■ Exercise objective: Go through the lines below and tally those containing the string "RFID". Respond with the number only.

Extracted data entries
══════════════════════════════

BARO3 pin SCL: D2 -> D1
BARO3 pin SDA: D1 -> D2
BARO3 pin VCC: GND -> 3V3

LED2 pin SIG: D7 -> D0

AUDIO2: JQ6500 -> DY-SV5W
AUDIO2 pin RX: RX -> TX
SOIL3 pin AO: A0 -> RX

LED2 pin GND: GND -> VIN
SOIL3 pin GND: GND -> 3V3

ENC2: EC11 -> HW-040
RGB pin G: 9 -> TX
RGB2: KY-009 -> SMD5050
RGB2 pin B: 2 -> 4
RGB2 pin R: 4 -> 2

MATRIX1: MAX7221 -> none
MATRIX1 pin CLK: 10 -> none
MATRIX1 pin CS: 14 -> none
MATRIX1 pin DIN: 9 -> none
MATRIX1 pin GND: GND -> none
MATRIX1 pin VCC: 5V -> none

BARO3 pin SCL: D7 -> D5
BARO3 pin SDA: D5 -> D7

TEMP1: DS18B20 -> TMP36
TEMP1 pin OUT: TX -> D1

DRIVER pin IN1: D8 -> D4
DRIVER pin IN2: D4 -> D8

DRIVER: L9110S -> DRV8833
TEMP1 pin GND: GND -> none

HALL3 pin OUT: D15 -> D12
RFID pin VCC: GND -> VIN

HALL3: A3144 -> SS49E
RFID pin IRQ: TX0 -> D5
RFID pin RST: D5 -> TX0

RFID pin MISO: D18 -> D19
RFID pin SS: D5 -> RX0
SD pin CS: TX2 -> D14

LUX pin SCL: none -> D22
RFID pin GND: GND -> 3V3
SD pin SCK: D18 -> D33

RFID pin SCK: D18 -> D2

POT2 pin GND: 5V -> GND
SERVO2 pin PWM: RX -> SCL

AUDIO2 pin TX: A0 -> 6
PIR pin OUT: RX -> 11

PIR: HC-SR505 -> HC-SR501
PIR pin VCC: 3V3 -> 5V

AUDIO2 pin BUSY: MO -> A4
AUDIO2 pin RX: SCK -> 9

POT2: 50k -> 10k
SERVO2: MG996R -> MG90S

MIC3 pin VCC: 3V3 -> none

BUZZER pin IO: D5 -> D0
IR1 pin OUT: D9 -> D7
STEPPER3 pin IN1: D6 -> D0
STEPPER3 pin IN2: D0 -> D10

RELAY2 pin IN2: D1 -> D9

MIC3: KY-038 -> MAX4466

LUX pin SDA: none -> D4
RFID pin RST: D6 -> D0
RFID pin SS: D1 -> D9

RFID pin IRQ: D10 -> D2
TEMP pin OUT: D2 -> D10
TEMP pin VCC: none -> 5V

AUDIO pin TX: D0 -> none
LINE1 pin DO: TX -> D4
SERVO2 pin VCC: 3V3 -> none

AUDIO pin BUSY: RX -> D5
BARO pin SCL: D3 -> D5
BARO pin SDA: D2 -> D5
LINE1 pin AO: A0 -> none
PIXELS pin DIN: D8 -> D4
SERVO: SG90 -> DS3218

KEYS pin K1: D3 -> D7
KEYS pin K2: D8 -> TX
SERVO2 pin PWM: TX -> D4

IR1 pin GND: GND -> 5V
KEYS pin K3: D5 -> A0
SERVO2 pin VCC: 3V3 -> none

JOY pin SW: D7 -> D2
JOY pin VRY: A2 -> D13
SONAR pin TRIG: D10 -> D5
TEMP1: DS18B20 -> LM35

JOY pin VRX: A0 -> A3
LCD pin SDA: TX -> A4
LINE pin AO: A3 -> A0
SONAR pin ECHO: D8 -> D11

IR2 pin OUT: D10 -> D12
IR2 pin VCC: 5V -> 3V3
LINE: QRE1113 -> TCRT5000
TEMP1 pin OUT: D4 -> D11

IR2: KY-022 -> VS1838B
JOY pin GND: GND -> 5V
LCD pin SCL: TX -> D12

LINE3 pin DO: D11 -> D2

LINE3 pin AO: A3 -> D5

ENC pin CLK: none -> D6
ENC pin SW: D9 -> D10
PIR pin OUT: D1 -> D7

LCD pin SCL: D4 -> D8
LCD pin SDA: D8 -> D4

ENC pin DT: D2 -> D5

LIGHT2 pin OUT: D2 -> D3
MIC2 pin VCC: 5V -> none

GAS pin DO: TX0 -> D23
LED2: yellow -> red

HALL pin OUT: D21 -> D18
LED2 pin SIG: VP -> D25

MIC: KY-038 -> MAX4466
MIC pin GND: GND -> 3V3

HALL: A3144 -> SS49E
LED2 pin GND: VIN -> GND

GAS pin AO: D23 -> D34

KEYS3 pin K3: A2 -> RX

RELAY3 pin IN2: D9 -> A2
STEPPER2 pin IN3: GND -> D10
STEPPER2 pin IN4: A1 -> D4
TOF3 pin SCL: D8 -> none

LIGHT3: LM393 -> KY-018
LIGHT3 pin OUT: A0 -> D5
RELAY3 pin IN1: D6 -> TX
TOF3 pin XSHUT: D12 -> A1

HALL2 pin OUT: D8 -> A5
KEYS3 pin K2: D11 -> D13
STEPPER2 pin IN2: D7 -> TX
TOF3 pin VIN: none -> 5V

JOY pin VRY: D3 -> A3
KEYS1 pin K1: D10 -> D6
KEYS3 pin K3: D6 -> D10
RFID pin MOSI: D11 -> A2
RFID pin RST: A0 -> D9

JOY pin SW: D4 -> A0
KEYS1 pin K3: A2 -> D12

══════════════════════════════

■ Exercise solution: 12